Extracted data entries:
[Start]
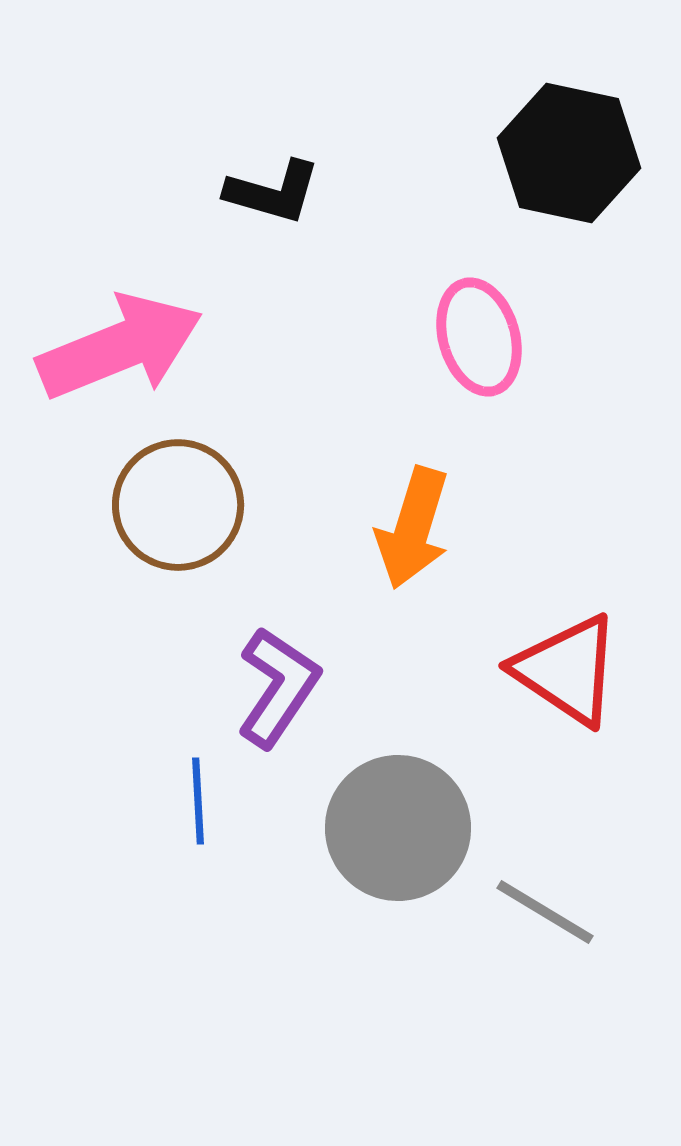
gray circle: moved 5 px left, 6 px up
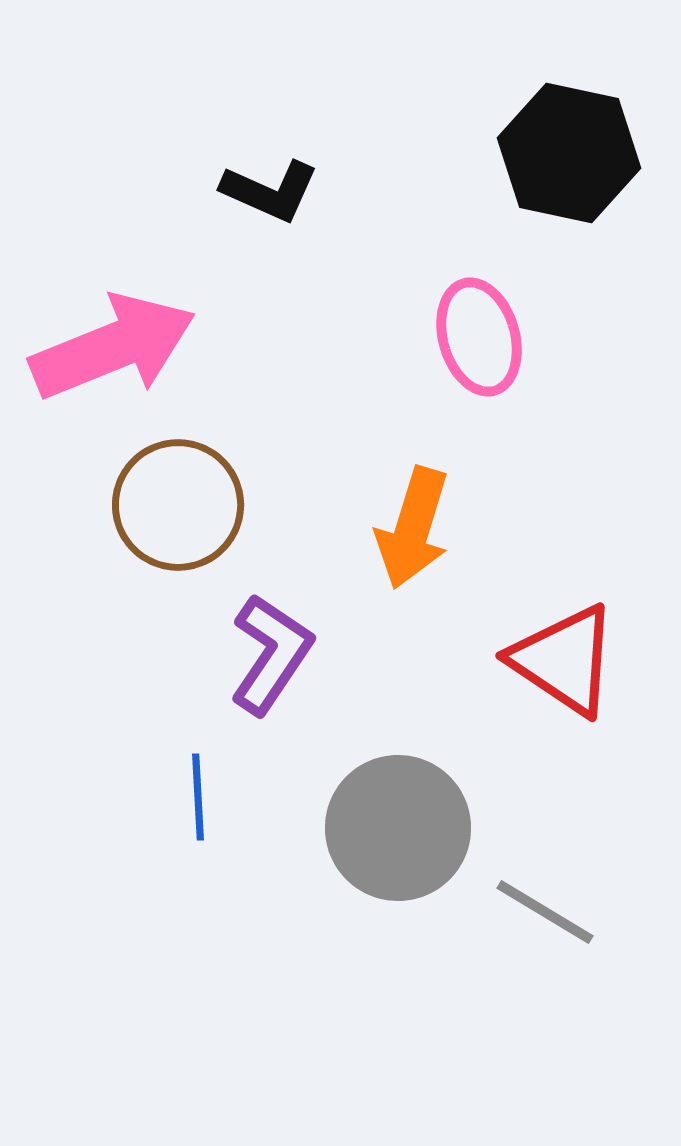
black L-shape: moved 3 px left, 1 px up; rotated 8 degrees clockwise
pink arrow: moved 7 px left
red triangle: moved 3 px left, 10 px up
purple L-shape: moved 7 px left, 33 px up
blue line: moved 4 px up
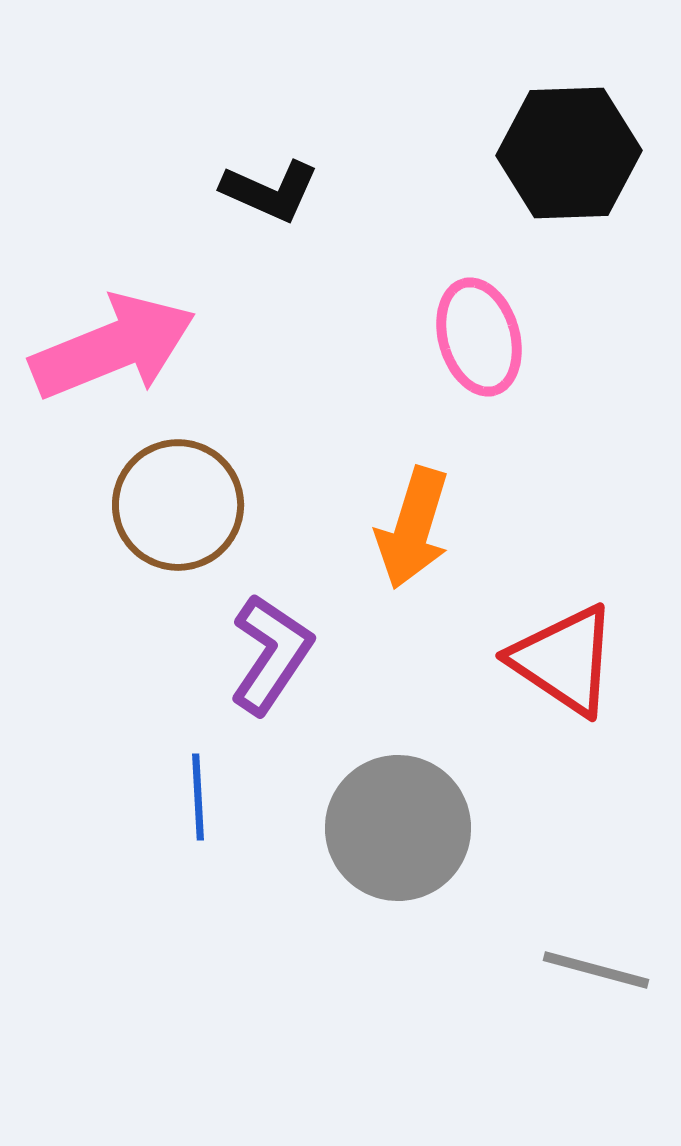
black hexagon: rotated 14 degrees counterclockwise
gray line: moved 51 px right, 58 px down; rotated 16 degrees counterclockwise
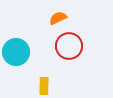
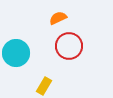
cyan circle: moved 1 px down
yellow rectangle: rotated 30 degrees clockwise
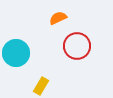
red circle: moved 8 px right
yellow rectangle: moved 3 px left
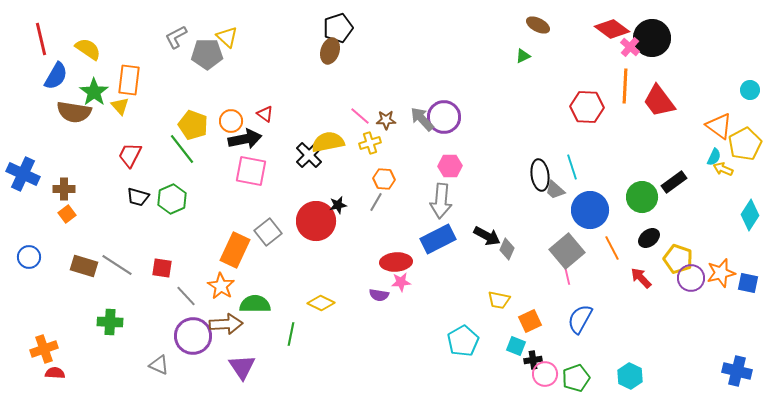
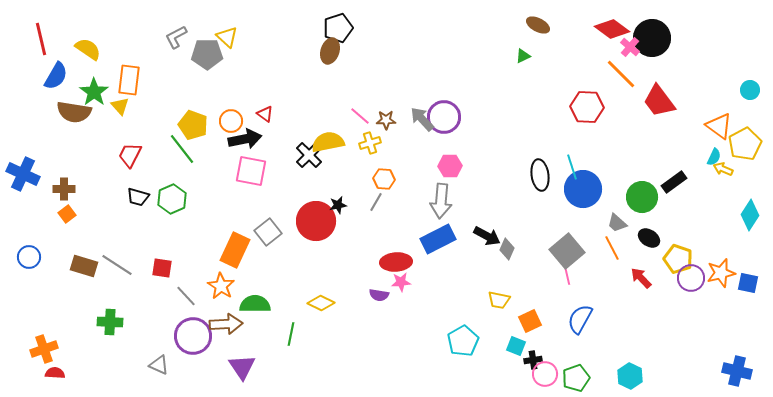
orange line at (625, 86): moved 4 px left, 12 px up; rotated 48 degrees counterclockwise
gray trapezoid at (555, 190): moved 62 px right, 33 px down
blue circle at (590, 210): moved 7 px left, 21 px up
black ellipse at (649, 238): rotated 70 degrees clockwise
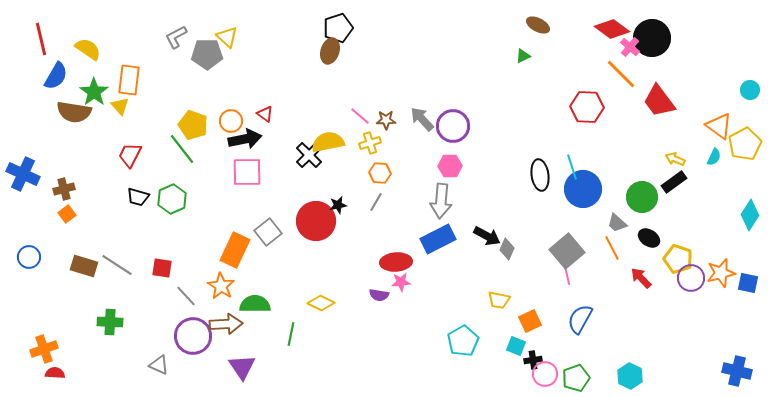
purple circle at (444, 117): moved 9 px right, 9 px down
yellow arrow at (723, 169): moved 48 px left, 10 px up
pink square at (251, 171): moved 4 px left, 1 px down; rotated 12 degrees counterclockwise
orange hexagon at (384, 179): moved 4 px left, 6 px up
brown cross at (64, 189): rotated 15 degrees counterclockwise
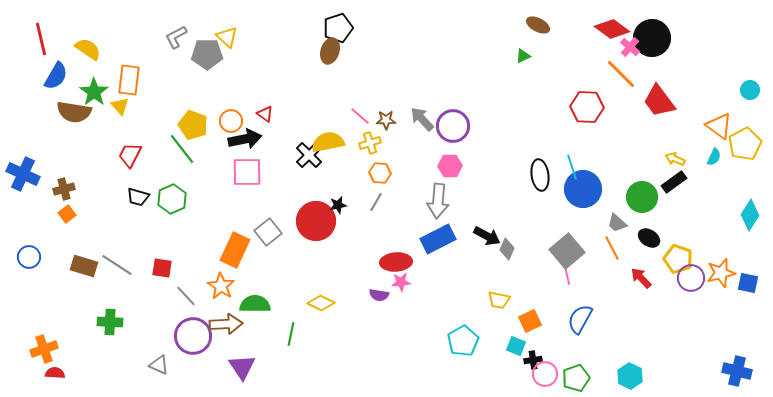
gray arrow at (441, 201): moved 3 px left
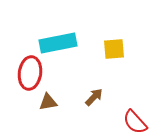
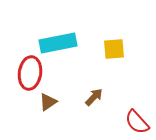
brown triangle: rotated 24 degrees counterclockwise
red semicircle: moved 2 px right
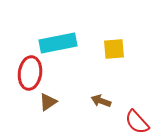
brown arrow: moved 7 px right, 4 px down; rotated 114 degrees counterclockwise
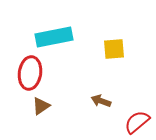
cyan rectangle: moved 4 px left, 6 px up
brown triangle: moved 7 px left, 4 px down
red semicircle: rotated 92 degrees clockwise
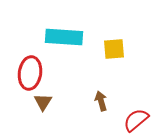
cyan rectangle: moved 10 px right; rotated 15 degrees clockwise
brown arrow: rotated 54 degrees clockwise
brown triangle: moved 2 px right, 4 px up; rotated 24 degrees counterclockwise
red semicircle: moved 1 px left, 2 px up
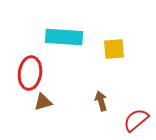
brown triangle: rotated 42 degrees clockwise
[End]
→ EXERCISE DETAILS:
Can you arrange everything from the row containing "cyan rectangle: moved 4 px left, 6 px up" down to the end of the rows as a Markdown table with the columns Number and Line, skipping blank lines and leaving the pictures out?

→ REPLY:
| Number | Line |
|---|---|
| 1 | cyan rectangle: moved 4 px left, 6 px up |
| 2 | brown triangle: moved 7 px left, 4 px down |
| 3 | red semicircle: rotated 92 degrees clockwise |
| 4 | cyan rectangle: moved 10 px right; rotated 15 degrees clockwise |
| 5 | brown arrow: rotated 54 degrees clockwise |
| 6 | brown triangle: moved 2 px right, 4 px up; rotated 24 degrees counterclockwise |
| 7 | red semicircle: moved 1 px left, 2 px up |
| 8 | brown triangle: rotated 42 degrees clockwise |